** Opening THE INPUT block **
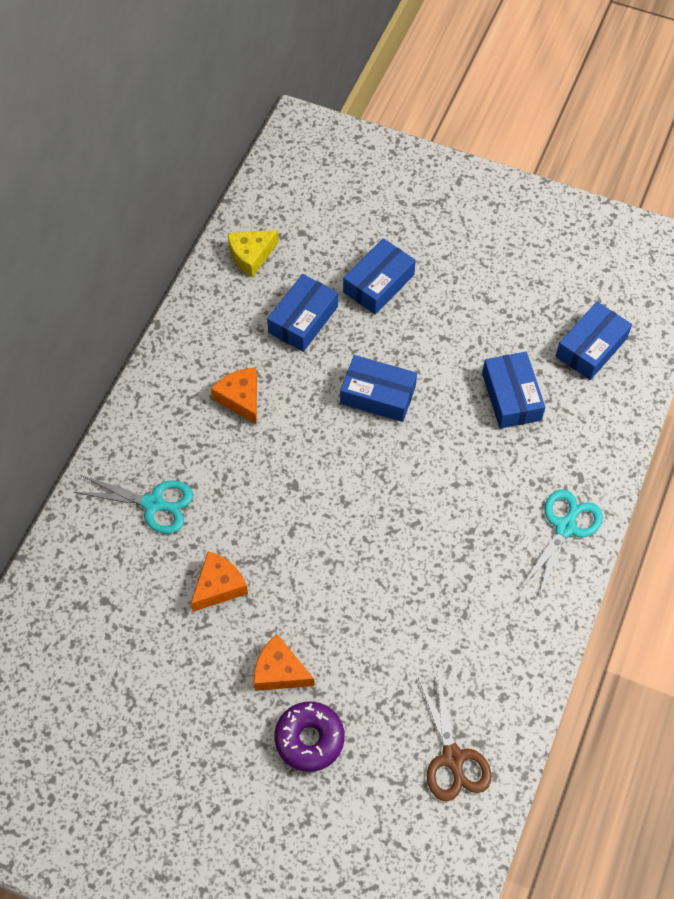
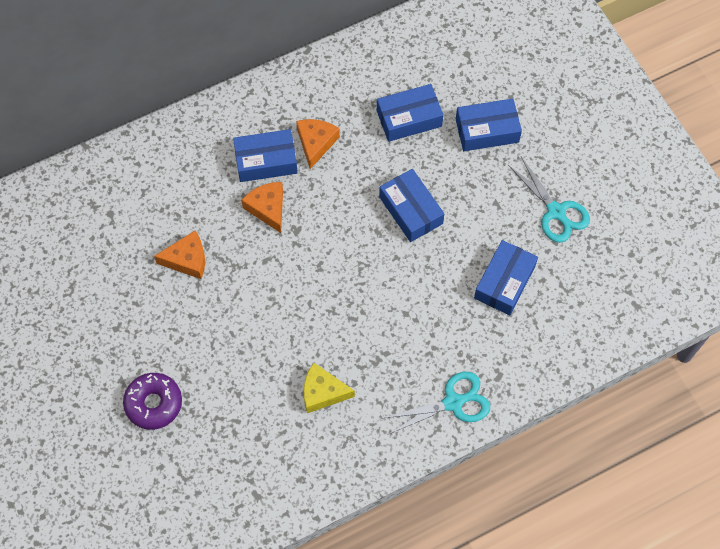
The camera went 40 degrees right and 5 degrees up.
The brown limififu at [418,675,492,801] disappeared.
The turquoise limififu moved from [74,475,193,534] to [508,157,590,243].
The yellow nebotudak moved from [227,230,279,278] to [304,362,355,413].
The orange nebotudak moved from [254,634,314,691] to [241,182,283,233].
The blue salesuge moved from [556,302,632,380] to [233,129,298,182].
** Closing THE INPUT block **
** Opening THE INPUT block **
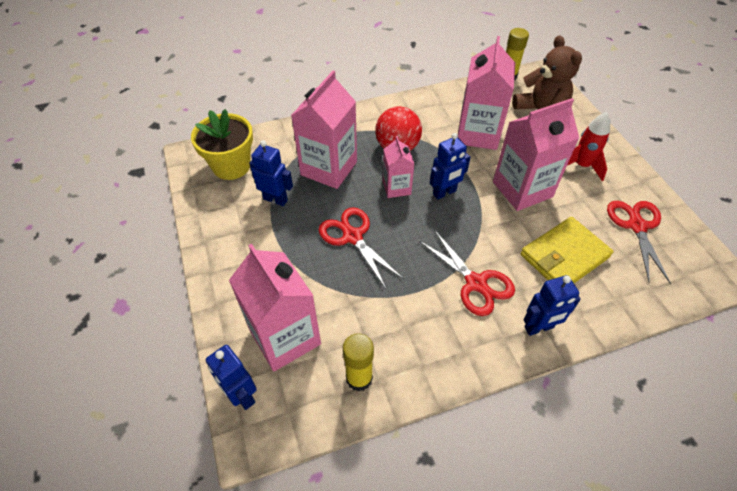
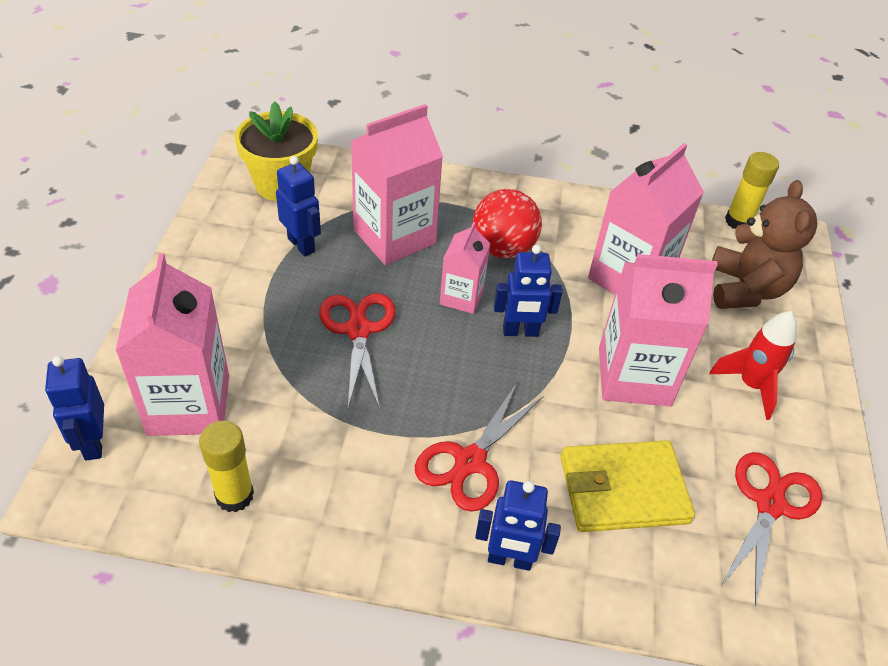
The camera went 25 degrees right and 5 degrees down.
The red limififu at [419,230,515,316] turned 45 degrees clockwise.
** Closing THE INPUT block **
• WORK REQUIRED
Some lines in the data above hold the string "from". Find and copy each of them.

• ANSWER AREA
The turquoise limififu moved from [74,475,193,534] to [508,157,590,243].
The yellow nebotudak moved from [227,230,279,278] to [304,362,355,413].
The orange nebotudak moved from [254,634,314,691] to [241,182,283,233].
The blue salesuge moved from [556,302,632,380] to [233,129,298,182].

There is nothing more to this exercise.